(Coordinate-based object records)

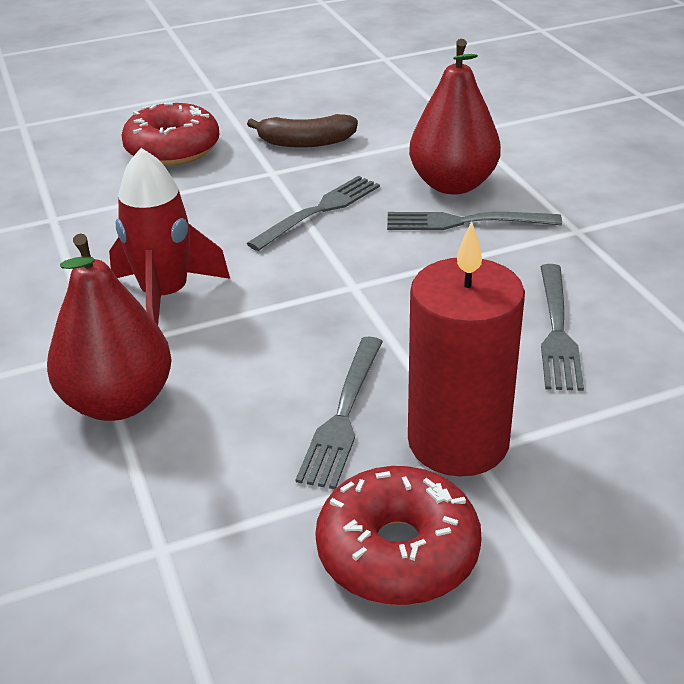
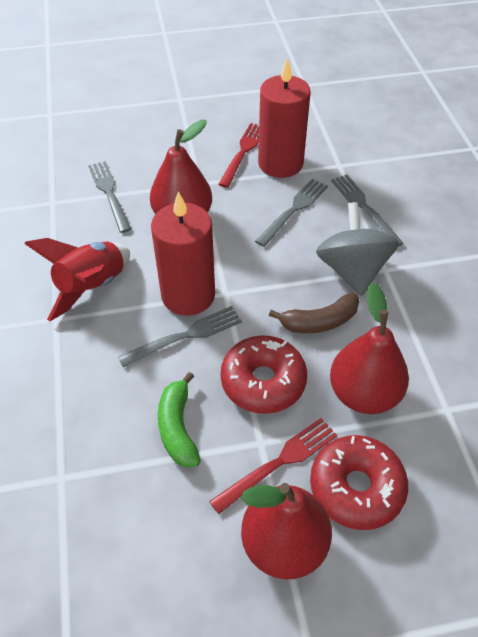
green banana: 0 -> 1
grey spinning top: 0 -> 1
red candle: 1 -> 2
red fork: 0 -> 2
red pear: 2 -> 3

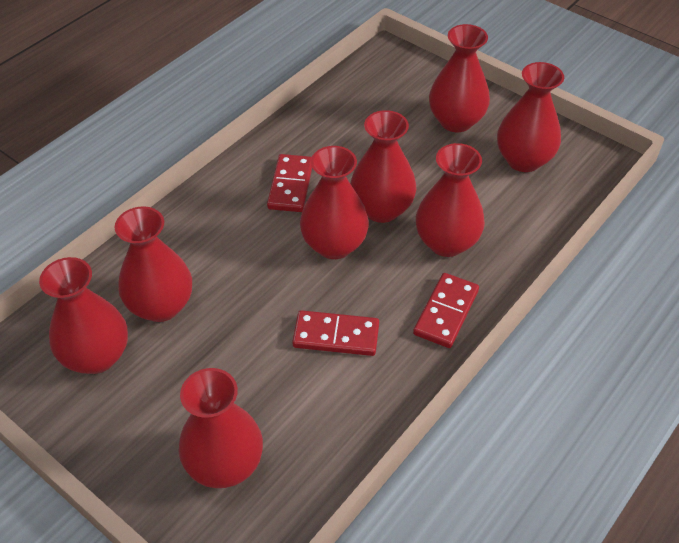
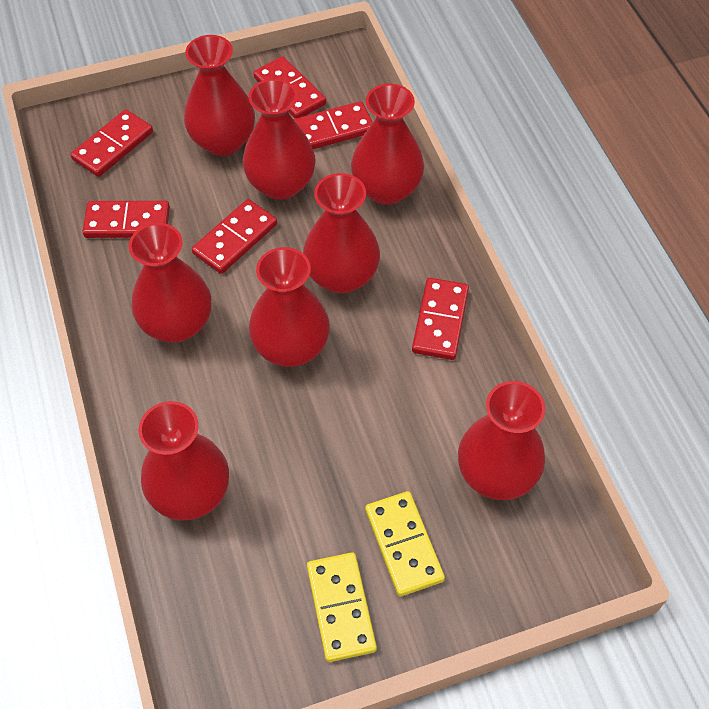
red domino: 3 -> 6
yellow domino: 0 -> 2

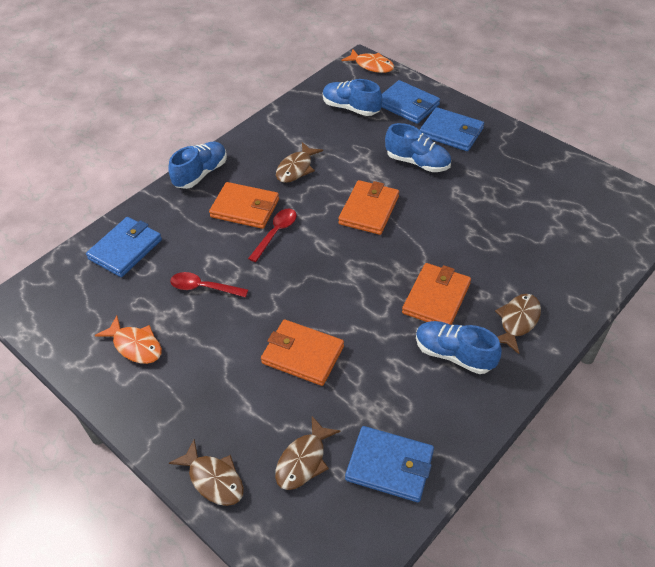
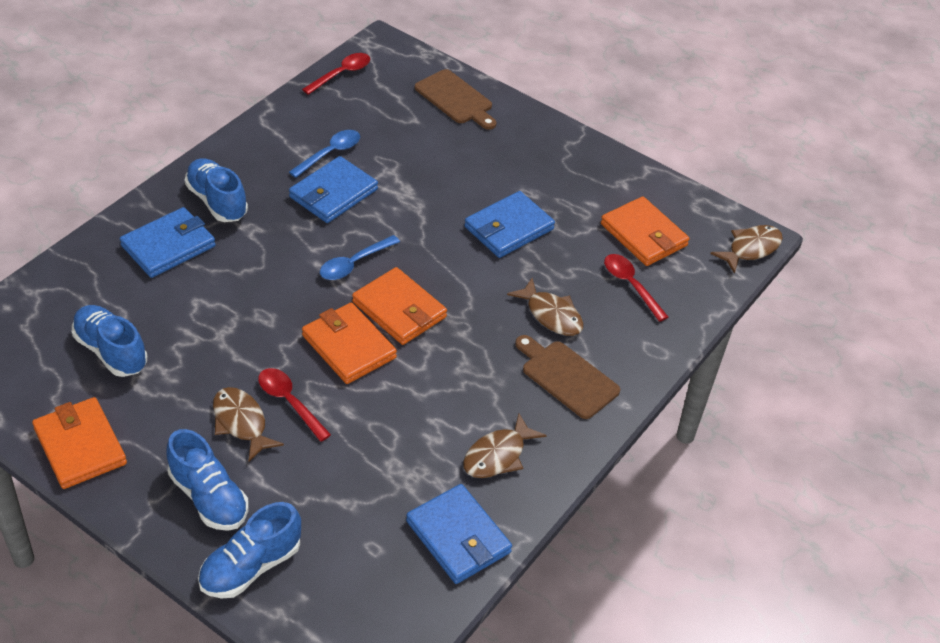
blue spoon: 0 -> 2
brown cutting board: 0 -> 2
orange fish: 2 -> 0
red spoon: 2 -> 3

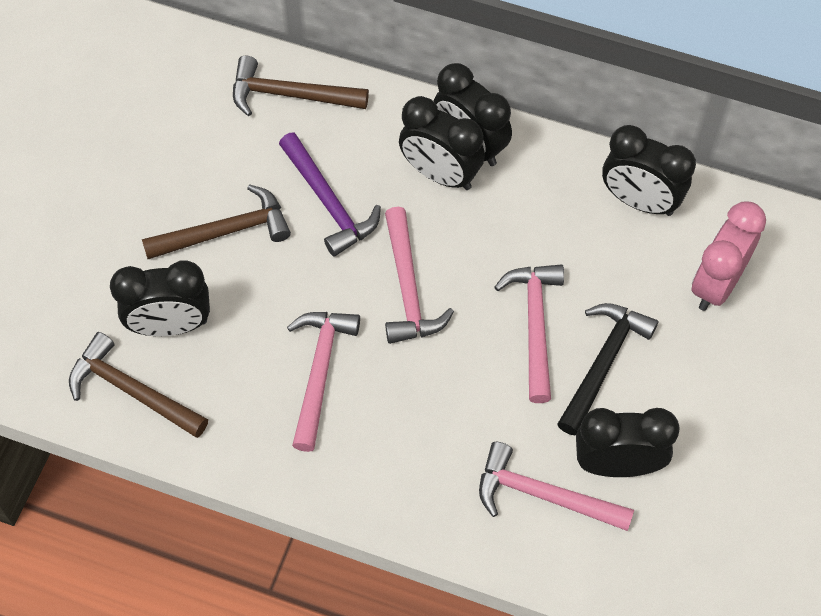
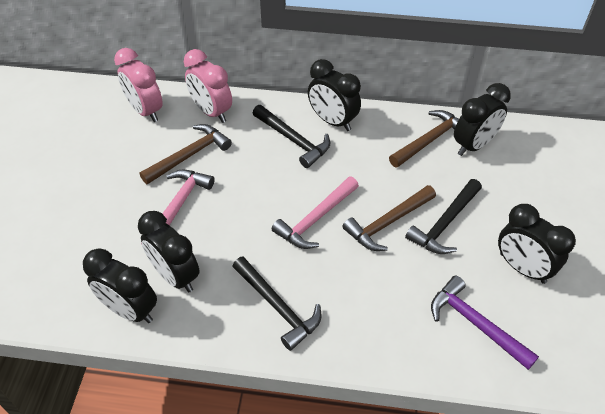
black hammer: 1 -> 3
pink clock: 1 -> 2
pink hammer: 4 -> 2

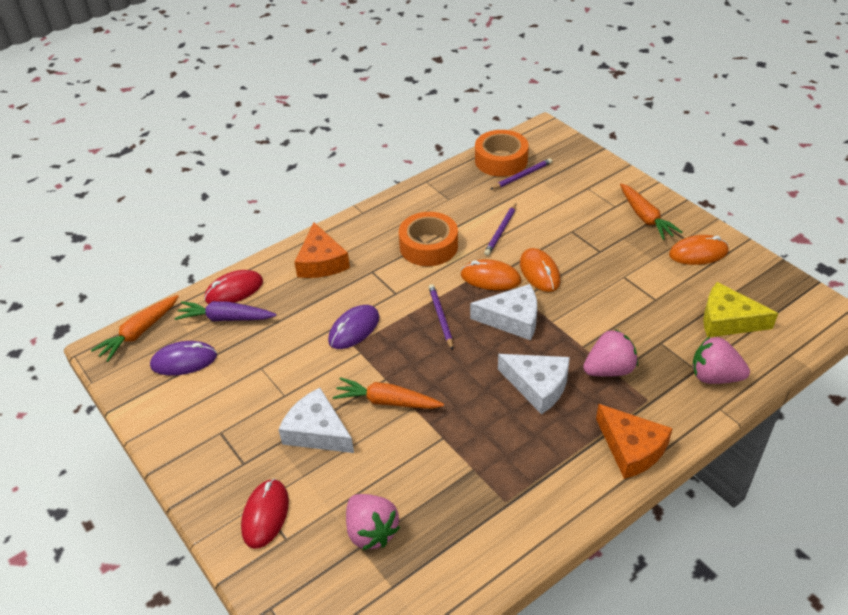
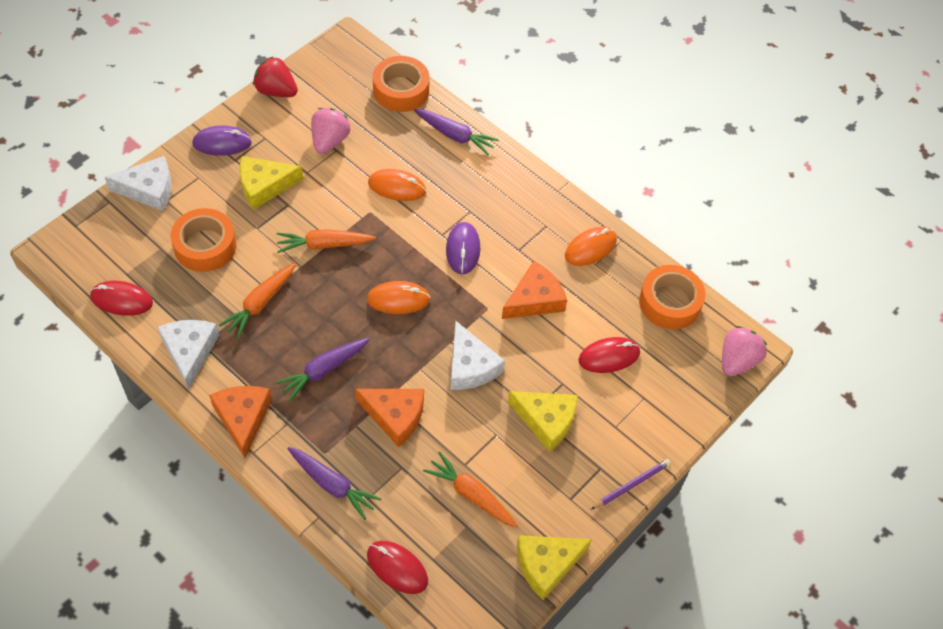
orange cheese: 2 -> 3
orange tape: 2 -> 3
pink strawberry: 3 -> 2
purple carrot: 1 -> 3
purple pencil: 3 -> 1
red mouse: 2 -> 3
red strawberry: 0 -> 1
yellow cheese: 1 -> 3

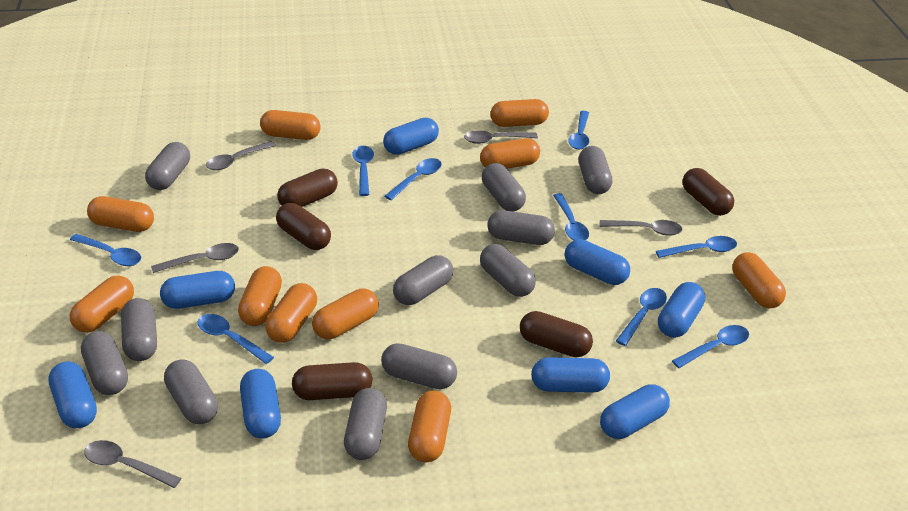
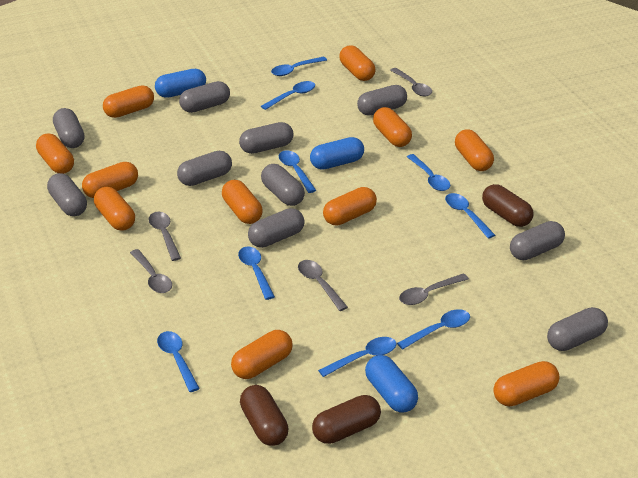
blue capsule: 8 -> 3
brown capsule: 5 -> 3
grey capsule: 11 -> 10
orange capsule: 10 -> 11

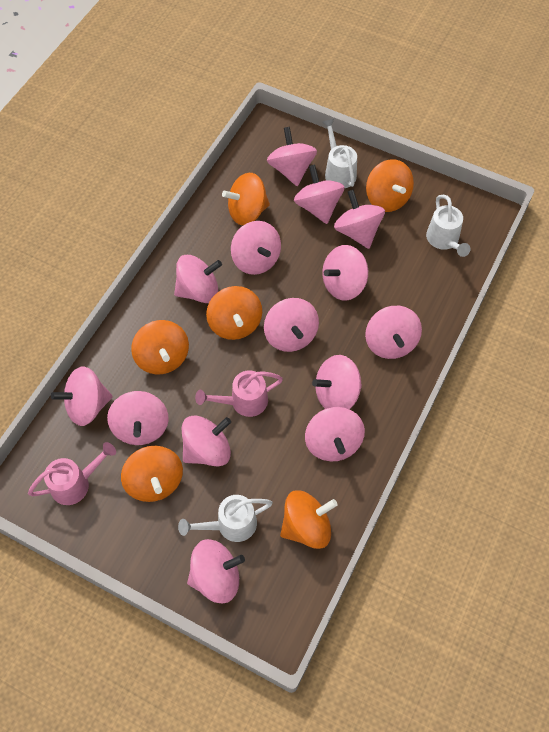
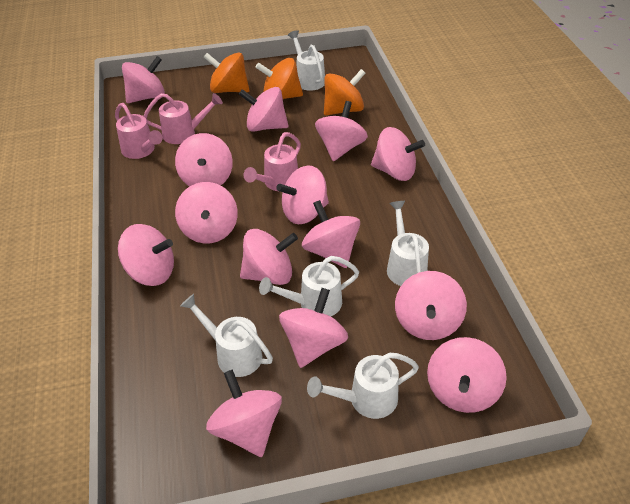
orange spinning top: 6 -> 3
pink watering can: 2 -> 3
white watering can: 3 -> 5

WHAT IS BEING ASKED ▸
Pictures do not belong in the copy. Reproduce the rest of the data exactly.

EXERCISE RESULT ▸
green banana: 0 -> 1
grey spinning top: 0 -> 1
red candle: 1 -> 2
red fork: 0 -> 2
red pear: 2 -> 3

red domino: 3 -> 6
yellow domino: 0 -> 2

blue spoon: 0 -> 2
brown cutting board: 0 -> 2
orange fish: 2 -> 0
red spoon: 2 -> 3

black hammer: 1 -> 3
pink clock: 1 -> 2
pink hammer: 4 -> 2

orange cheese: 2 -> 3
orange tape: 2 -> 3
pink strawberry: 3 -> 2
purple carrot: 1 -> 3
purple pencil: 3 -> 1
red mouse: 2 -> 3
red strawberry: 0 -> 1
yellow cheese: 1 -> 3

blue capsule: 8 -> 3
brown capsule: 5 -> 3
grey capsule: 11 -> 10
orange capsule: 10 -> 11

orange spinning top: 6 -> 3
pink watering can: 2 -> 3
white watering can: 3 -> 5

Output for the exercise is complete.